**Assignment:**
Give the data below again exactly, and drop each picture from it.

**Scene change data:**
#####

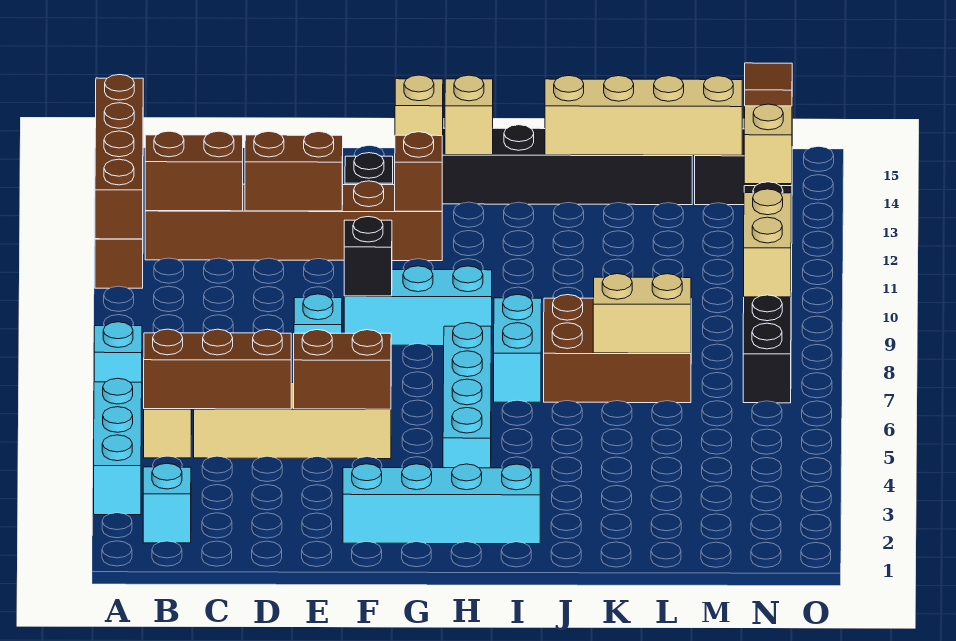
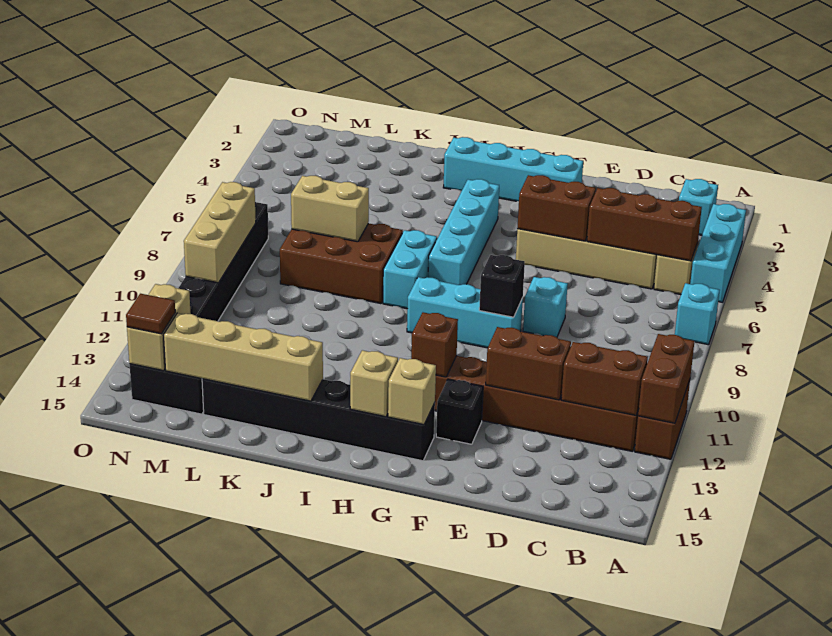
brown brick A11:A14 level 2 -> brown brick A11:A12 level 2
tan brick N9:N10 level 2 -> tan brick N8:N10 level 2

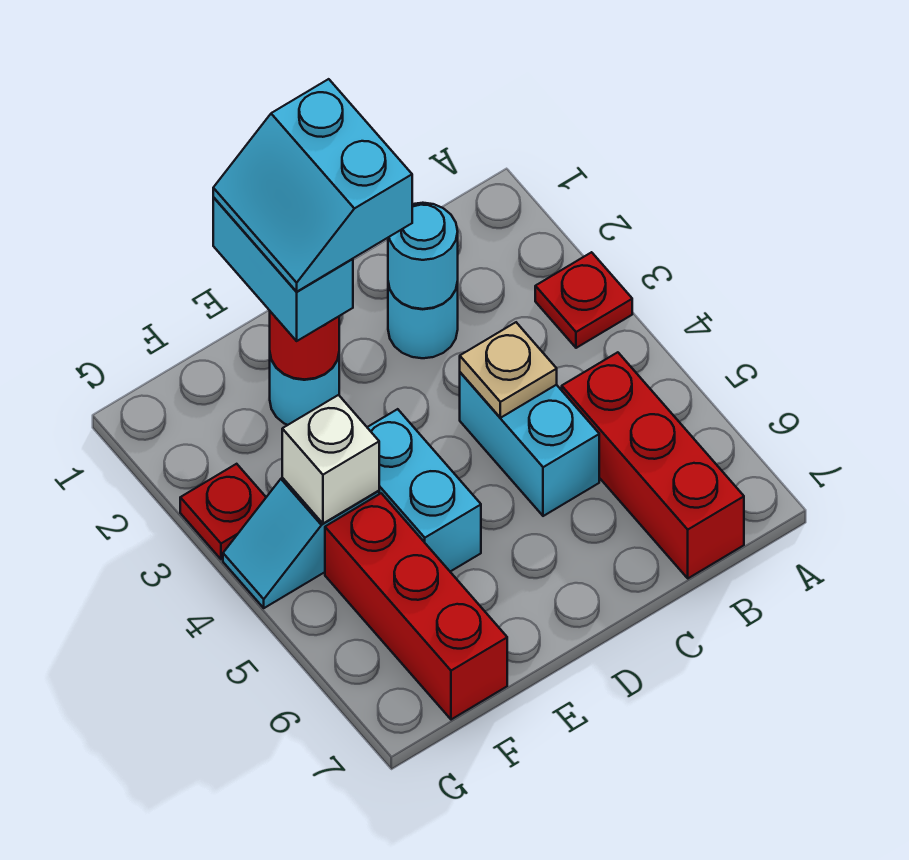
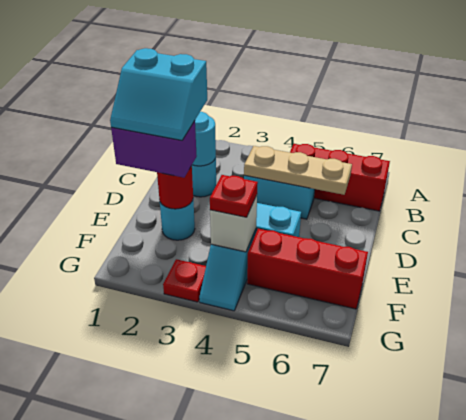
red plate A3 level 1 -> red plate F4 level 3
tan plate C4 level 2 -> tan plate C4:C6 level 2
cyan brick E1:E2 level 3 -> purple brick E1:E2 level 3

#####

**Solution below:**
brown brick A11:A14 level 2 -> brown brick A11:A12 level 2
tan brick N9:N10 level 2 -> tan brick N8:N10 level 2

red plate A3 level 1 -> red plate F4 level 3
tan plate C4 level 2 -> tan plate C4:C6 level 2
cyan brick E1:E2 level 3 -> purple brick E1:E2 level 3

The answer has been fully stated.